**Work to be completed:** Please report every line in the entries that contains the string "square".

Shape state transition data:
--- START ---

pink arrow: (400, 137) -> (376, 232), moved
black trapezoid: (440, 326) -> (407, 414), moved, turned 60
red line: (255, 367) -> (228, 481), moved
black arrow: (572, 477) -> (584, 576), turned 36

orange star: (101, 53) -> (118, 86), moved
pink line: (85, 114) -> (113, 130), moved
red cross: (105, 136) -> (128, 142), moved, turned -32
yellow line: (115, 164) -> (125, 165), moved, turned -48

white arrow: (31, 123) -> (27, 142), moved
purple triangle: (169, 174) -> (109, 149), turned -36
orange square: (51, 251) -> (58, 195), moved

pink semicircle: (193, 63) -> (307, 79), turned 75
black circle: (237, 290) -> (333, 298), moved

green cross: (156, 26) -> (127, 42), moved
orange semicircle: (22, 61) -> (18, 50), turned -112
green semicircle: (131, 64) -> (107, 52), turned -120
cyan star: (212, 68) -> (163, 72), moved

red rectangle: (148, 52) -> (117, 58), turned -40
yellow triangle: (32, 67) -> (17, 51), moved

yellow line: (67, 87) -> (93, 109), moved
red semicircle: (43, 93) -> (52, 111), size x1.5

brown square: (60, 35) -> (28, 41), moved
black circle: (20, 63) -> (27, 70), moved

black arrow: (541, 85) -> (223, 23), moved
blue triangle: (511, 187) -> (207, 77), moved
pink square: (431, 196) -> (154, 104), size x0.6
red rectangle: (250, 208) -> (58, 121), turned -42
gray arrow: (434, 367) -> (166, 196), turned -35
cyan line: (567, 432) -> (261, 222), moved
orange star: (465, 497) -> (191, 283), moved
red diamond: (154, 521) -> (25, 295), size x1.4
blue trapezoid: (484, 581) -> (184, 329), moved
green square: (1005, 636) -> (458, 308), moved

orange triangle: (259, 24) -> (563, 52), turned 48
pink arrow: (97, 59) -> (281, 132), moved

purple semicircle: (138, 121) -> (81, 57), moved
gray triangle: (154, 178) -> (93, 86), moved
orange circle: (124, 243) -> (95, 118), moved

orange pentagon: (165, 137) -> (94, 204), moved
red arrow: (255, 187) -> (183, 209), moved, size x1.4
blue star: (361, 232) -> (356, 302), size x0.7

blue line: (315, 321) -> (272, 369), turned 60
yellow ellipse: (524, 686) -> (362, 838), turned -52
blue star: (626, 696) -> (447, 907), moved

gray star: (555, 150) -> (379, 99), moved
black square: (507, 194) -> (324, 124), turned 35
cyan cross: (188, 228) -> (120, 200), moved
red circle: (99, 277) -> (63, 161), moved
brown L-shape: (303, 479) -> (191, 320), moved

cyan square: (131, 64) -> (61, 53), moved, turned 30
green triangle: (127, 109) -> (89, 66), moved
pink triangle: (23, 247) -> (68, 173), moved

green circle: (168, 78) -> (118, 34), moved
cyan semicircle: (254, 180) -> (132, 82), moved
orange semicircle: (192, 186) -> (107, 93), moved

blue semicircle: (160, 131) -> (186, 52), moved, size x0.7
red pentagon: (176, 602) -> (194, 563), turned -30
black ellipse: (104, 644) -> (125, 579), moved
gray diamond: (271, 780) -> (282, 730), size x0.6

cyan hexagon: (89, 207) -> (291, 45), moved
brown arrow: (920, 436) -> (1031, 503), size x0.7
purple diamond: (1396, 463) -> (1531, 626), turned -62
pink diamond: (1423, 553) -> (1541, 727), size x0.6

--- END ---

**Completed task:**
orange square: (51, 251) -> (58, 195), moved
brown square: (60, 35) -> (28, 41), moved
pink square: (431, 196) -> (154, 104), size x0.6
green square: (1005, 636) -> (458, 308), moved
black square: (507, 194) -> (324, 124), turned 35
cyan square: (131, 64) -> (61, 53), moved, turned 30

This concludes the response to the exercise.